> **What you should do**
After finding the line containing "C101: 10nF (BUF, GND) -> 10nF (BUF2, GND)" below, please output that line and each following one through the line containing "D101: none -> schottky (A GND, K AMP)", exactly as written.

> **Information given**

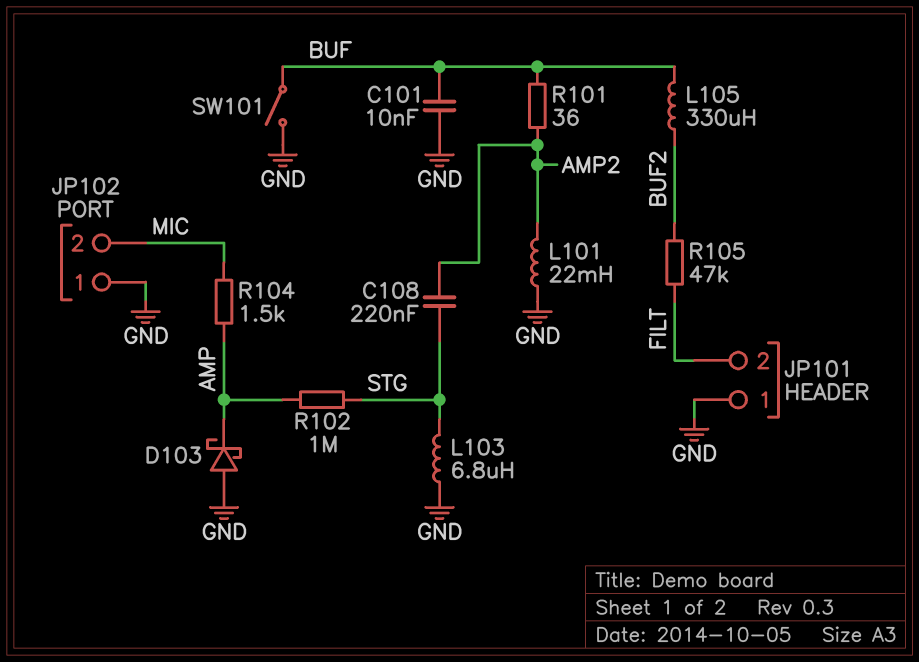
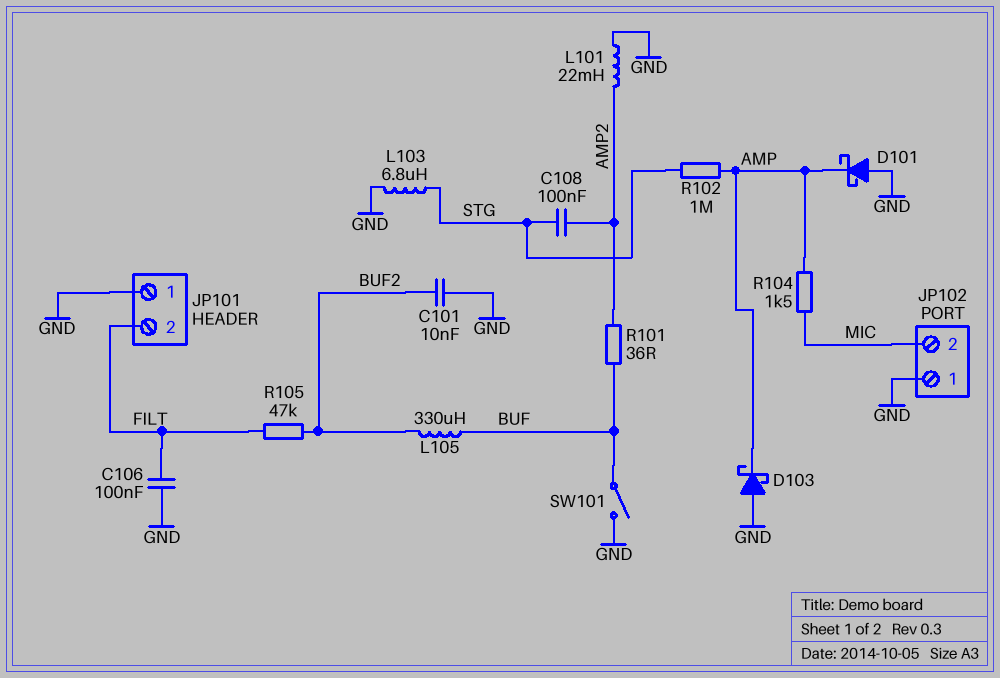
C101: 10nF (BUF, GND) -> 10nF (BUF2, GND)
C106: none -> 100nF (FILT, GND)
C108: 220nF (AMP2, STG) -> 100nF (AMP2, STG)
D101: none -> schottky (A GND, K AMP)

---

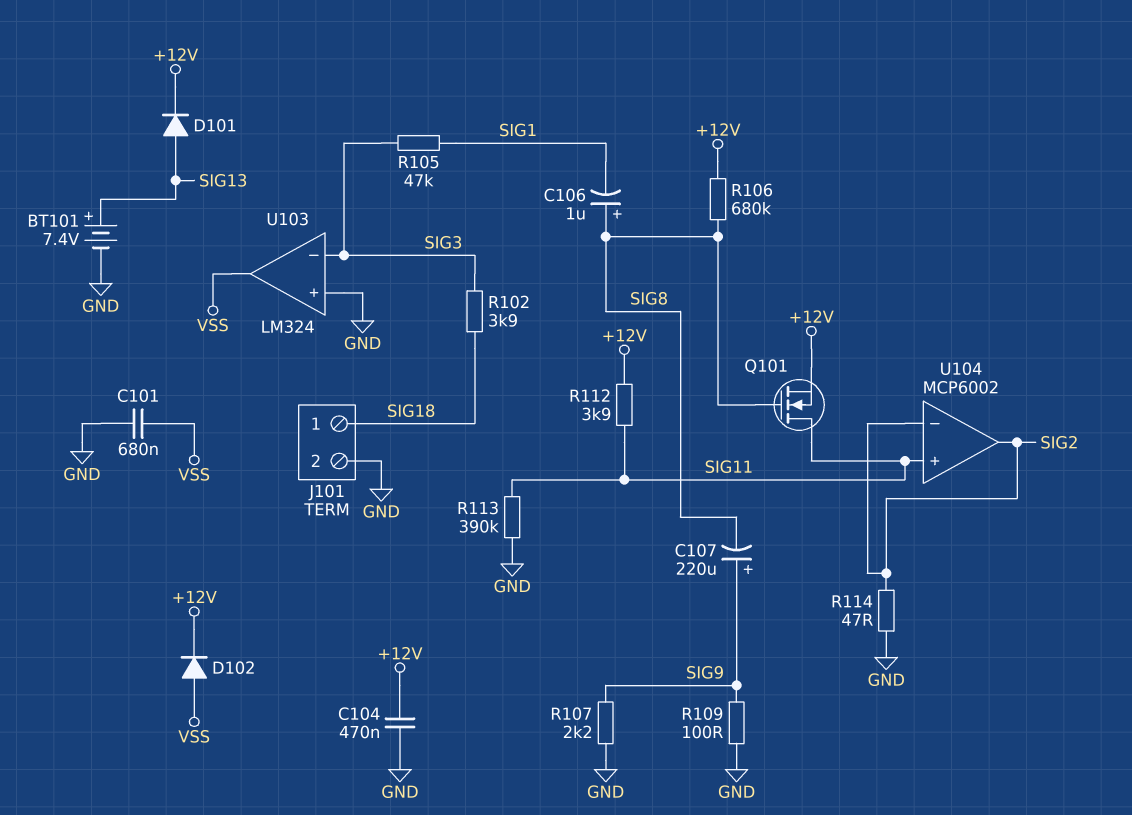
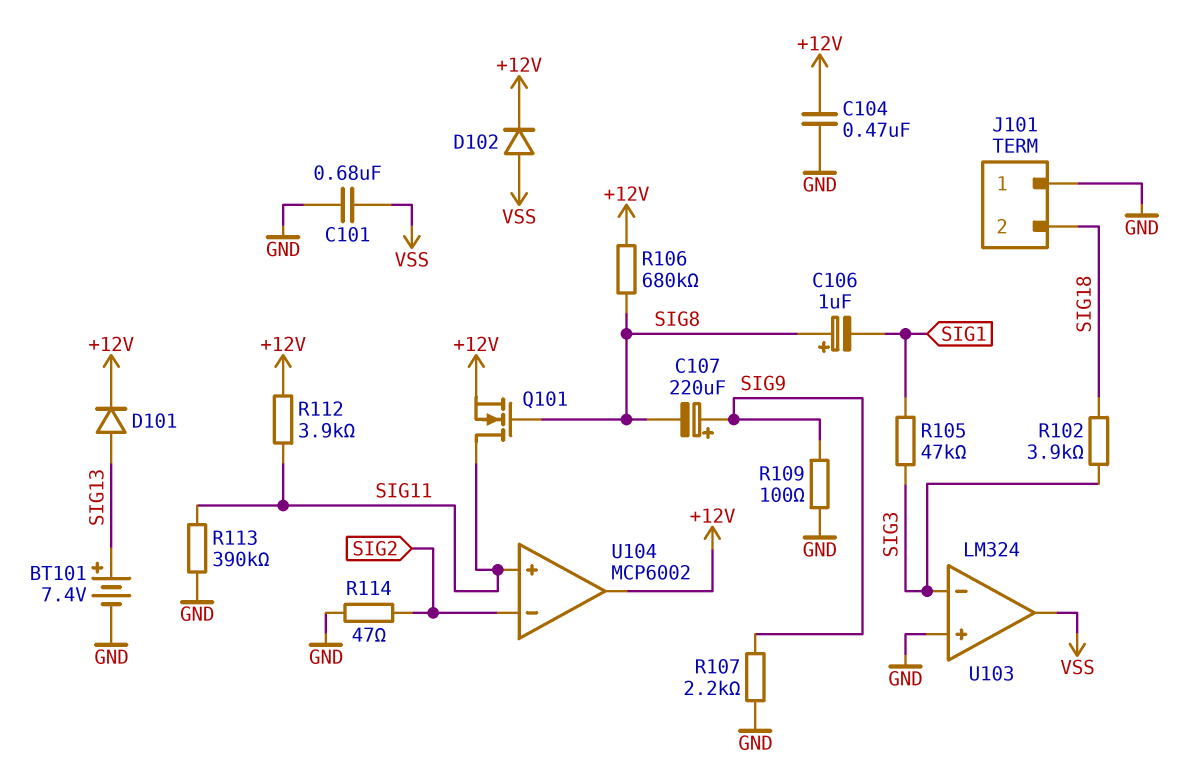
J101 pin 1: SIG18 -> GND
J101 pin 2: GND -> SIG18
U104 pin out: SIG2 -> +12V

---

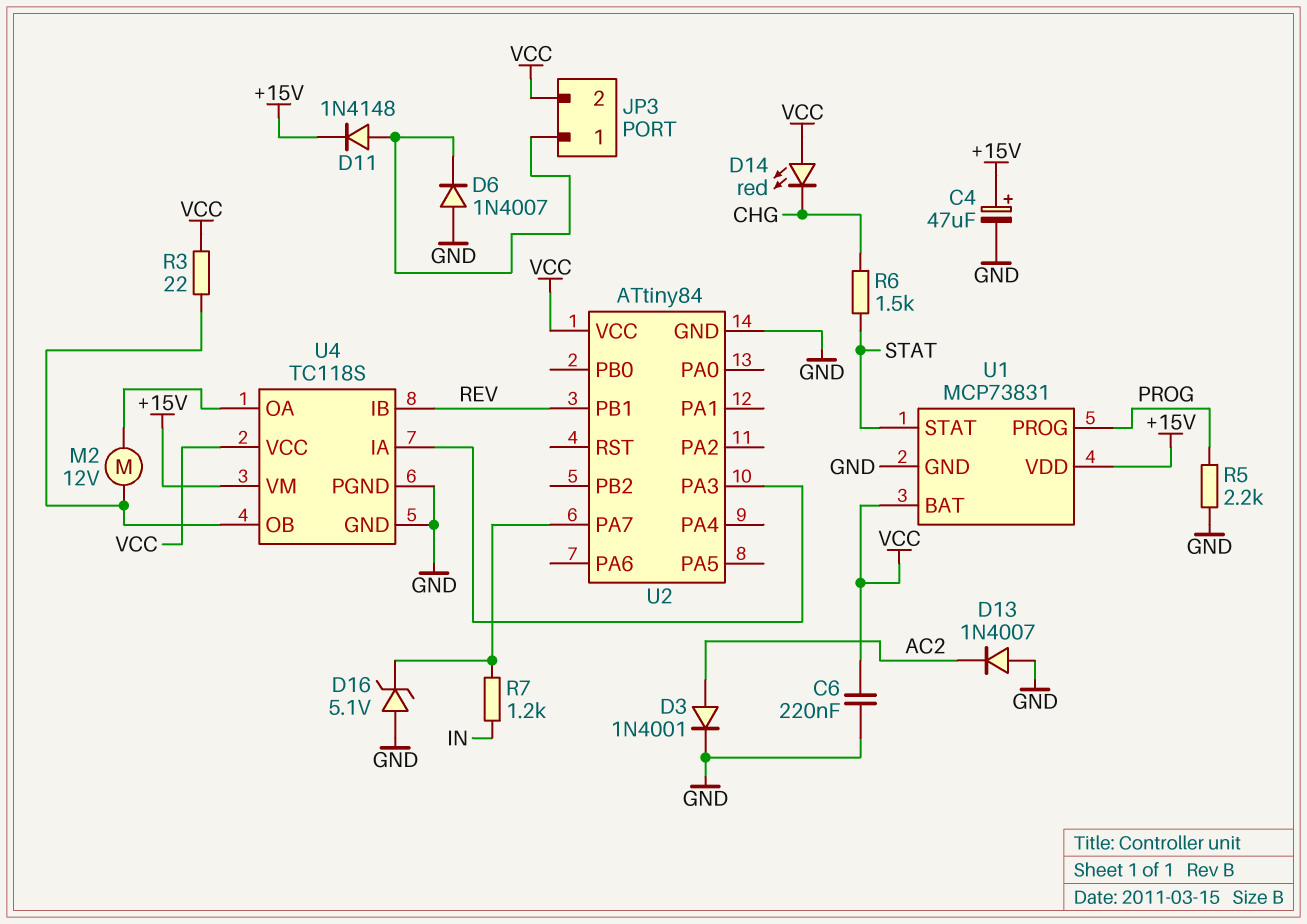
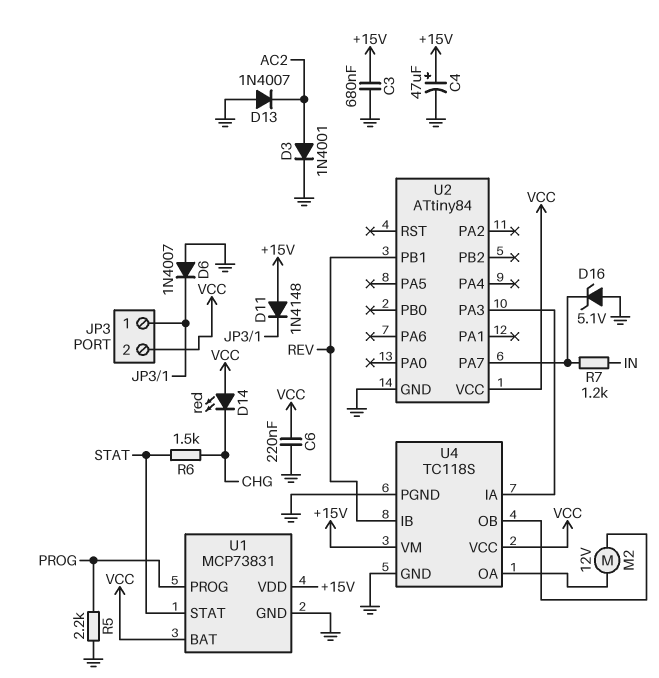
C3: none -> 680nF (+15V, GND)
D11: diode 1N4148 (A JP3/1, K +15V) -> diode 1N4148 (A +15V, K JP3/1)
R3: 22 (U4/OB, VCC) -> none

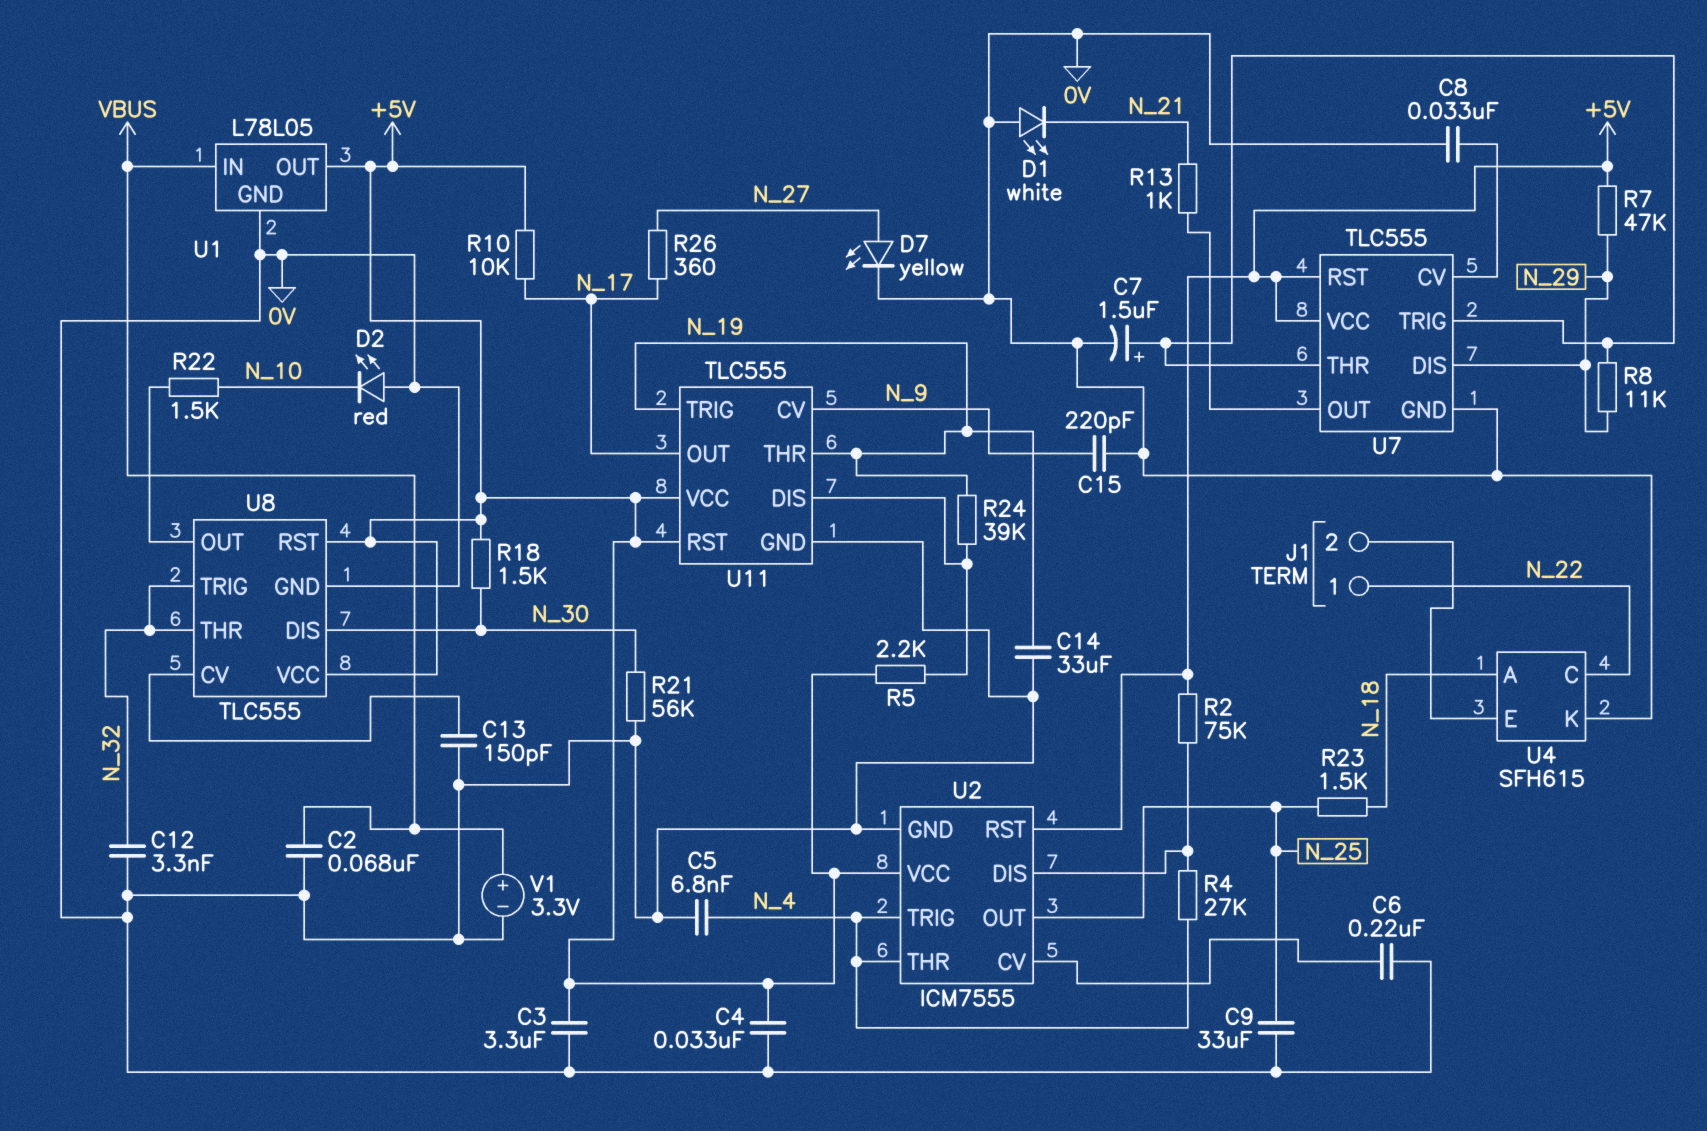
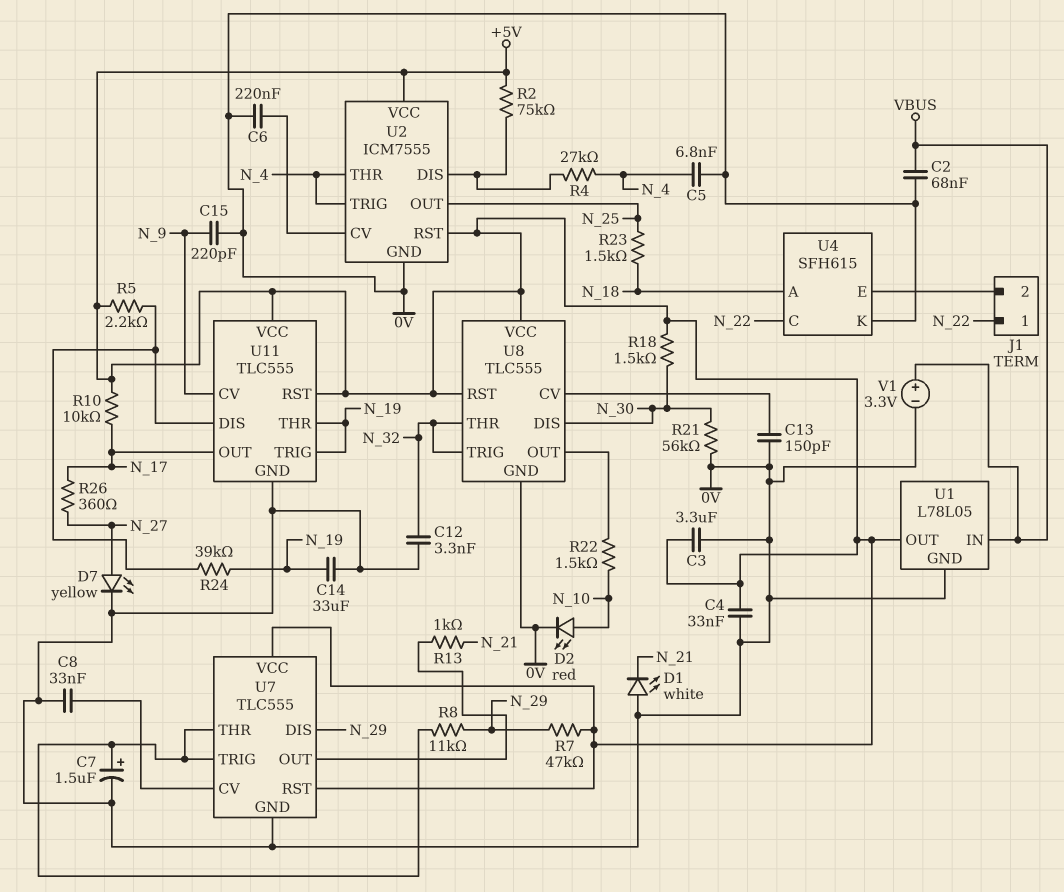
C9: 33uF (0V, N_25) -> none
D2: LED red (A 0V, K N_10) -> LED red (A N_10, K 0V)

> **Result of the task**
C101: 10nF (BUF, GND) -> 10nF (BUF2, GND)
C106: none -> 100nF (FILT, GND)
C108: 220nF (AMP2, STG) -> 100nF (AMP2, STG)
D101: none -> schottky (A GND, K AMP)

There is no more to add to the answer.